Material for the task:
—————

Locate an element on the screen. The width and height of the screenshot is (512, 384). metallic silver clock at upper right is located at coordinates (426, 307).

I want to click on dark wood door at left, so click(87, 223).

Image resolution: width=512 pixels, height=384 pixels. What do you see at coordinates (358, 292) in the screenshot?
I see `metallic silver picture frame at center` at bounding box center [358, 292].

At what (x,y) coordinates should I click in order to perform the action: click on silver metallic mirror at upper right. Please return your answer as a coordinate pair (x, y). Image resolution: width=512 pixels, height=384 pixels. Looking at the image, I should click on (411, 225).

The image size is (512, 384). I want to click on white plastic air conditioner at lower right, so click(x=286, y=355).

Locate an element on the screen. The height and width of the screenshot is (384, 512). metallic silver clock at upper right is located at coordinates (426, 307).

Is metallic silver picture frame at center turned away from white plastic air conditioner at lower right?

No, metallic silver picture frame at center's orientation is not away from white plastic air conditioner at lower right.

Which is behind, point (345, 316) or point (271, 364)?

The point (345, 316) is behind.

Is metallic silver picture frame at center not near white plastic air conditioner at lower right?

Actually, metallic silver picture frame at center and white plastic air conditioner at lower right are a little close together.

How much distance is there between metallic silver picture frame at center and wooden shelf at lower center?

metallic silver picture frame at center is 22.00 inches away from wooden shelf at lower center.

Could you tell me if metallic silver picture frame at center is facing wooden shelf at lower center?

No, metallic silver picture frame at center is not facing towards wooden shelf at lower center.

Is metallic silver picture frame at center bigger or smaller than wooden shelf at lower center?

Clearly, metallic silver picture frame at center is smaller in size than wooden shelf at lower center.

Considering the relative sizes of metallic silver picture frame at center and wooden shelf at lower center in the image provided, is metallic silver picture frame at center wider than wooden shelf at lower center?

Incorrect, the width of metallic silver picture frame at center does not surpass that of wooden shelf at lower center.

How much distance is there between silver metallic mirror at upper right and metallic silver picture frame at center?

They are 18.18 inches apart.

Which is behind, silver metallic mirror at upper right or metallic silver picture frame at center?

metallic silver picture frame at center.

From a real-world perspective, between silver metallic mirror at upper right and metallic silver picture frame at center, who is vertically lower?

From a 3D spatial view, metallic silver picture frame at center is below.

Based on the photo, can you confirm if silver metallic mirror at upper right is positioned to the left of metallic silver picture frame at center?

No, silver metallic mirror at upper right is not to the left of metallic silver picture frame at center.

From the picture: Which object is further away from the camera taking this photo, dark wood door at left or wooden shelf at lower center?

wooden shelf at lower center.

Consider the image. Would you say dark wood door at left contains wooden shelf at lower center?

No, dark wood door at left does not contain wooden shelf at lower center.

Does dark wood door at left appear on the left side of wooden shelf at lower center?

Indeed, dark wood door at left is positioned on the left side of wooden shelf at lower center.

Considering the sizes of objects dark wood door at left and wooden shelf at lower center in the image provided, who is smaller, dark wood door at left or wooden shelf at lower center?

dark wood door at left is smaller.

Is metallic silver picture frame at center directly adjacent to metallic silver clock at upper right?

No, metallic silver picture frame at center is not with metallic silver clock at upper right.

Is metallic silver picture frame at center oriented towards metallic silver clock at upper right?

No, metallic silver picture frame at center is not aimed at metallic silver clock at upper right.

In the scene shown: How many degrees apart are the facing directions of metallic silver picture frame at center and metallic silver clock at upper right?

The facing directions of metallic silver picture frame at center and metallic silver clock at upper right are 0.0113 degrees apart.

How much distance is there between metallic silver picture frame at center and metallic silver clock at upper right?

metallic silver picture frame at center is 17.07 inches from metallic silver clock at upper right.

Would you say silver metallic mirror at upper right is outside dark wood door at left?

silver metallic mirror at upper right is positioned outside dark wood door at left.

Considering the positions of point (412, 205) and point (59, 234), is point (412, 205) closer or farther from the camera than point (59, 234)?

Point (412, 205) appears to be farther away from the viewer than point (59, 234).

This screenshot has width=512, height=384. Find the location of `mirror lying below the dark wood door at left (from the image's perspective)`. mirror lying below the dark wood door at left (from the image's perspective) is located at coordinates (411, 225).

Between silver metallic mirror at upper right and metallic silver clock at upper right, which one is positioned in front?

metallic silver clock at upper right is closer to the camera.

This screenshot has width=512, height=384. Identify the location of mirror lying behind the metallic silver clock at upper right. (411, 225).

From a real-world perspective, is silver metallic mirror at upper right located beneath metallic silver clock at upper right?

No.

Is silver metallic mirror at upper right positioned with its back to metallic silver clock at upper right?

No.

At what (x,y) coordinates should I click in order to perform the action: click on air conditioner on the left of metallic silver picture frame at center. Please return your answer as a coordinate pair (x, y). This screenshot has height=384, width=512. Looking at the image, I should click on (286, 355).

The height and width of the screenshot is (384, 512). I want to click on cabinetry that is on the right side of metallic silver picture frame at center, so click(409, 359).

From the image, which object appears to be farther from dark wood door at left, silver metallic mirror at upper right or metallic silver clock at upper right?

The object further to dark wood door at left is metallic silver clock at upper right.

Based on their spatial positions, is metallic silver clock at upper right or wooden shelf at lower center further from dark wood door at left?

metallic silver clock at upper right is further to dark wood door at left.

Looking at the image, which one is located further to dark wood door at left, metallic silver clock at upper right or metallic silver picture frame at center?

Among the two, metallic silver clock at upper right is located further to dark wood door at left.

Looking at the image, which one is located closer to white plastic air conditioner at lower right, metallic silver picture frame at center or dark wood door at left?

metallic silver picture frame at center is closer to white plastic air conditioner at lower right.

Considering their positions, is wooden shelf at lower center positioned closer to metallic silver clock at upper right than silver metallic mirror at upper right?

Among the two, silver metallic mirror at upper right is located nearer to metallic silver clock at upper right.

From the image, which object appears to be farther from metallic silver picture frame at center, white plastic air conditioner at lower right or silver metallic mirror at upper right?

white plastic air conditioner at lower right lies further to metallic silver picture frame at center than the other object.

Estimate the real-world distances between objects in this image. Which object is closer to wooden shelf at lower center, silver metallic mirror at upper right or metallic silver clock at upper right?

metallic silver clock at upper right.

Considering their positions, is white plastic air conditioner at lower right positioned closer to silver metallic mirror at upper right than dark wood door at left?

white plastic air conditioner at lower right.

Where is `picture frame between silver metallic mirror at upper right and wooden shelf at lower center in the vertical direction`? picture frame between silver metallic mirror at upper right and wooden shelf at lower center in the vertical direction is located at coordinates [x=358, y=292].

—————

Exercise brief: Please render every line of the records above as a Markdown table with the columns Row and Record line, numbering the rows in order and skipping blank lines.

Full output:
| Row | Record line |
|---|---|
| 1 | Locate an element on the screen. The width and height of the screenshot is (512, 384). metallic silver clock at upper right is located at coordinates (426, 307). |
| 2 | I want to click on dark wood door at left, so click(87, 223). |
| 3 | Image resolution: width=512 pixels, height=384 pixels. What do you see at coordinates (358, 292) in the screenshot? |
| 4 | I see `metallic silver picture frame at center` at bounding box center [358, 292]. |
| 5 | At what (x,y) coordinates should I click in order to perform the action: click on silver metallic mirror at upper right. Please return your answer as a coordinate pair (x, y). Image resolution: width=512 pixels, height=384 pixels. Looking at the image, I should click on (411, 225). |
| 6 | The image size is (512, 384). I want to click on white plastic air conditioner at lower right, so click(x=286, y=355). |
| 7 | Locate an element on the screen. The height and width of the screenshot is (384, 512). metallic silver clock at upper right is located at coordinates (426, 307). |
| 8 | Is metallic silver picture frame at center turned away from white plastic air conditioner at lower right? |
| 9 | No, metallic silver picture frame at center's orientation is not away from white plastic air conditioner at lower right. |
| 10 | Which is behind, point (345, 316) or point (271, 364)? |
| 11 | The point (345, 316) is behind. |
| 12 | Is metallic silver picture frame at center not near white plastic air conditioner at lower right? |
| 13 | Actually, metallic silver picture frame at center and white plastic air conditioner at lower right are a little close together. |
| 14 | How much distance is there between metallic silver picture frame at center and wooden shelf at lower center? |
| 15 | metallic silver picture frame at center is 22.00 inches away from wooden shelf at lower center. |
| 16 | Could you tell me if metallic silver picture frame at center is facing wooden shelf at lower center? |
| 17 | No, metallic silver picture frame at center is not facing towards wooden shelf at lower center. |
| 18 | Is metallic silver picture frame at center bigger or smaller than wooden shelf at lower center? |
| 19 | Clearly, metallic silver picture frame at center is smaller in size than wooden shelf at lower center. |
| 20 | Considering the relative sizes of metallic silver picture frame at center and wooden shelf at lower center in the image provided, is metallic silver picture frame at center wider than wooden shelf at lower center? |
| 21 | Incorrect, the width of metallic silver picture frame at center does not surpass that of wooden shelf at lower center. |
| 22 | How much distance is there between silver metallic mirror at upper right and metallic silver picture frame at center? |
| 23 | They are 18.18 inches apart. |
| 24 | Which is behind, silver metallic mirror at upper right or metallic silver picture frame at center? |
| 25 | metallic silver picture frame at center. |
| 26 | From a real-world perspective, between silver metallic mirror at upper right and metallic silver picture frame at center, who is vertically lower? |
| 27 | From a 3D spatial view, metallic silver picture frame at center is below. |
| 28 | Based on the photo, can you confirm if silver metallic mirror at upper right is positioned to the left of metallic silver picture frame at center? |
| 29 | No, silver metallic mirror at upper right is not to the left of metallic silver picture frame at center. |
| 30 | From the picture: Which object is further away from the camera taking this photo, dark wood door at left or wooden shelf at lower center? |
| 31 | wooden shelf at lower center. |
| 32 | Consider the image. Would you say dark wood door at left contains wooden shelf at lower center? |
| 33 | No, dark wood door at left does not contain wooden shelf at lower center. |
| 34 | Does dark wood door at left appear on the left side of wooden shelf at lower center? |
| 35 | Indeed, dark wood door at left is positioned on the left side of wooden shelf at lower center. |
| 36 | Considering the sizes of objects dark wood door at left and wooden shelf at lower center in the image provided, who is smaller, dark wood door at left or wooden shelf at lower center? |
| 37 | dark wood door at left is smaller. |
| 38 | Is metallic silver picture frame at center directly adjacent to metallic silver clock at upper right? |
| 39 | No, metallic silver picture frame at center is not with metallic silver clock at upper right. |
| 40 | Is metallic silver picture frame at center oriented towards metallic silver clock at upper right? |
| 41 | No, metallic silver picture frame at center is not aimed at metallic silver clock at upper right. |
| 42 | In the scene shown: How many degrees apart are the facing directions of metallic silver picture frame at center and metallic silver clock at upper right? |
| 43 | The facing directions of metallic silver picture frame at center and metallic silver clock at upper right are 0.0113 degrees apart. |
| 44 | How much distance is there between metallic silver picture frame at center and metallic silver clock at upper right? |
| 45 | metallic silver picture frame at center is 17.07 inches from metallic silver clock at upper right. |
| 46 | Would you say silver metallic mirror at upper right is outside dark wood door at left? |
| 47 | silver metallic mirror at upper right is positioned outside dark wood door at left. |
| 48 | Considering the positions of point (412, 205) and point (59, 234), is point (412, 205) closer or farther from the camera than point (59, 234)? |
| 49 | Point (412, 205) appears to be farther away from the viewer than point (59, 234). |
| 50 | This screenshot has width=512, height=384. Find the location of `mirror lying below the dark wood door at left (from the image's perspective)`. mirror lying below the dark wood door at left (from the image's perspective) is located at coordinates (411, 225). |
| 51 | Between silver metallic mirror at upper right and metallic silver clock at upper right, which one is positioned in front? |
| 52 | metallic silver clock at upper right is closer to the camera. |
| 53 | This screenshot has width=512, height=384. Identify the location of mirror lying behind the metallic silver clock at upper right. (411, 225). |
| 54 | From a real-world perspective, is silver metallic mirror at upper right located beneath metallic silver clock at upper right? |
| 55 | No. |
| 56 | Is silver metallic mirror at upper right positioned with its back to metallic silver clock at upper right? |
| 57 | No. |
| 58 | At what (x,y) coordinates should I click in order to perform the action: click on air conditioner on the left of metallic silver picture frame at center. Please return your answer as a coordinate pair (x, y). This screenshot has height=384, width=512. Looking at the image, I should click on (286, 355). |
| 59 | The height and width of the screenshot is (384, 512). I want to click on cabinetry that is on the right side of metallic silver picture frame at center, so click(409, 359). |
| 60 | From the image, which object appears to be farther from dark wood door at left, silver metallic mirror at upper right or metallic silver clock at upper right? |
| 61 | The object further to dark wood door at left is metallic silver clock at upper right. |
| 62 | Based on their spatial positions, is metallic silver clock at upper right or wooden shelf at lower center further from dark wood door at left? |
| 63 | metallic silver clock at upper right is further to dark wood door at left. |
| 64 | Looking at the image, which one is located further to dark wood door at left, metallic silver clock at upper right or metallic silver picture frame at center? |
| 65 | Among the two, metallic silver clock at upper right is located further to dark wood door at left. |
| 66 | Looking at the image, which one is located closer to white plastic air conditioner at lower right, metallic silver picture frame at center or dark wood door at left? |
| 67 | metallic silver picture frame at center is closer to white plastic air conditioner at lower right. |
| 68 | Considering their positions, is wooden shelf at lower center positioned closer to metallic silver clock at upper right than silver metallic mirror at upper right? |
| 69 | Among the two, silver metallic mirror at upper right is located nearer to metallic silver clock at upper right. |
| 70 | From the image, which object appears to be farther from metallic silver picture frame at center, white plastic air conditioner at lower right or silver metallic mirror at upper right? |
| 71 | white plastic air conditioner at lower right lies further to metallic silver picture frame at center than the other object. |
| 72 | Estimate the real-world distances between objects in this image. Which object is closer to wooden shelf at lower center, silver metallic mirror at upper right or metallic silver clock at upper right? |
| 73 | metallic silver clock at upper right. |
| 74 | Considering their positions, is white plastic air conditioner at lower right positioned closer to silver metallic mirror at upper right than dark wood door at left? |
| 75 | white plastic air conditioner at lower right. |
| 76 | Where is `picture frame between silver metallic mirror at upper right and wooden shelf at lower center in the vertical direction`? picture frame between silver metallic mirror at upper right and wooden shelf at lower center in the vertical direction is located at coordinates [x=358, y=292]. |